*Work required:* Return exactly those lines of the material below that fall between the line holding "orange capsule: 5 -> 6" and the line holding "white glue stick: 4 -> 5", inclusive.

═════ Records supplied ═════

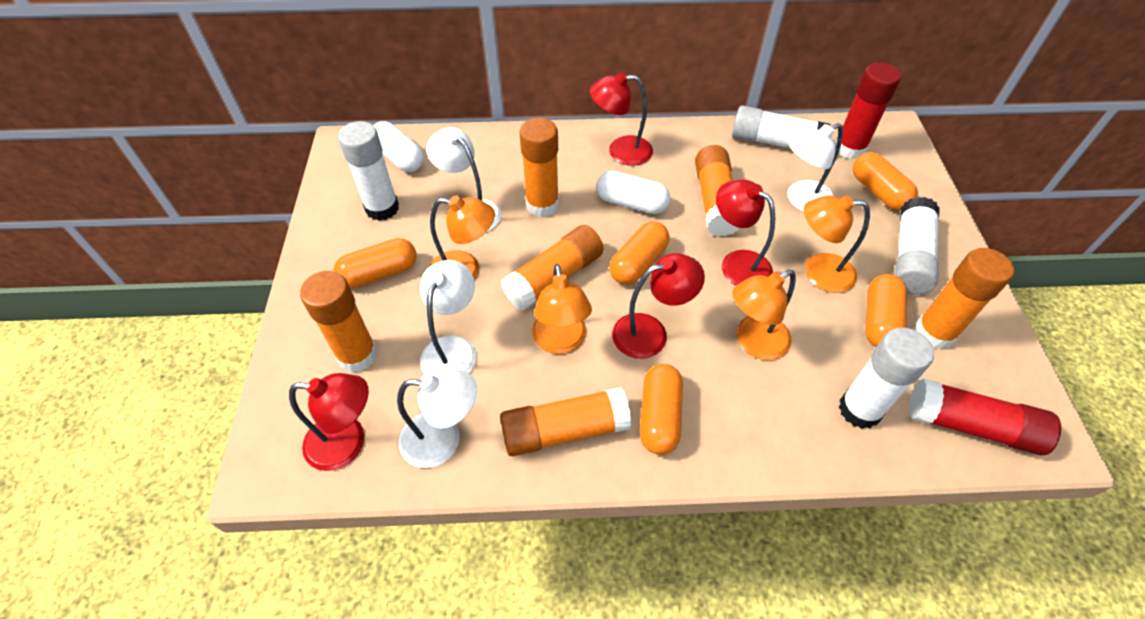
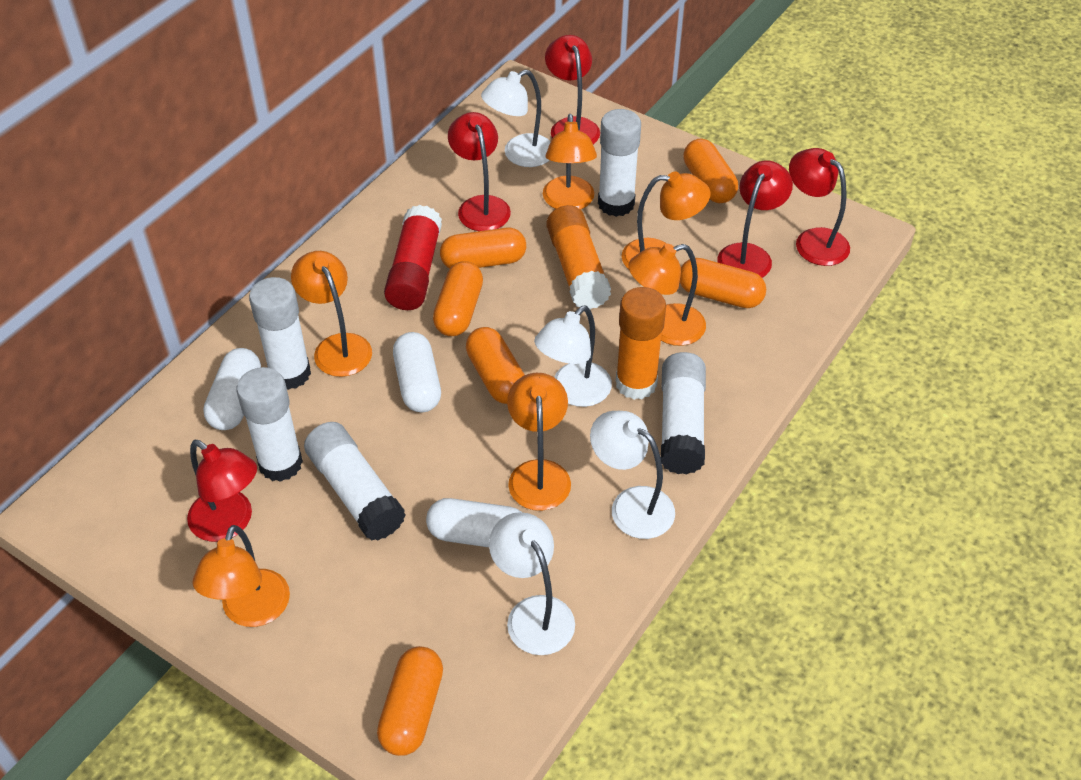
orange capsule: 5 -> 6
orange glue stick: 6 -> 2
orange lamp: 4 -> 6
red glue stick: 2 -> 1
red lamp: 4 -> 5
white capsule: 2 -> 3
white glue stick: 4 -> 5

═════
═════ Records supplied ═════

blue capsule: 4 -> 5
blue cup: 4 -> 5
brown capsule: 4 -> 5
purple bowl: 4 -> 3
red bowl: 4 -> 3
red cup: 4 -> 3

═════

*Written answer:*
orange capsule: 5 -> 6
orange glue stick: 6 -> 2
orange lamp: 4 -> 6
red glue stick: 2 -> 1
red lamp: 4 -> 5
white capsule: 2 -> 3
white glue stick: 4 -> 5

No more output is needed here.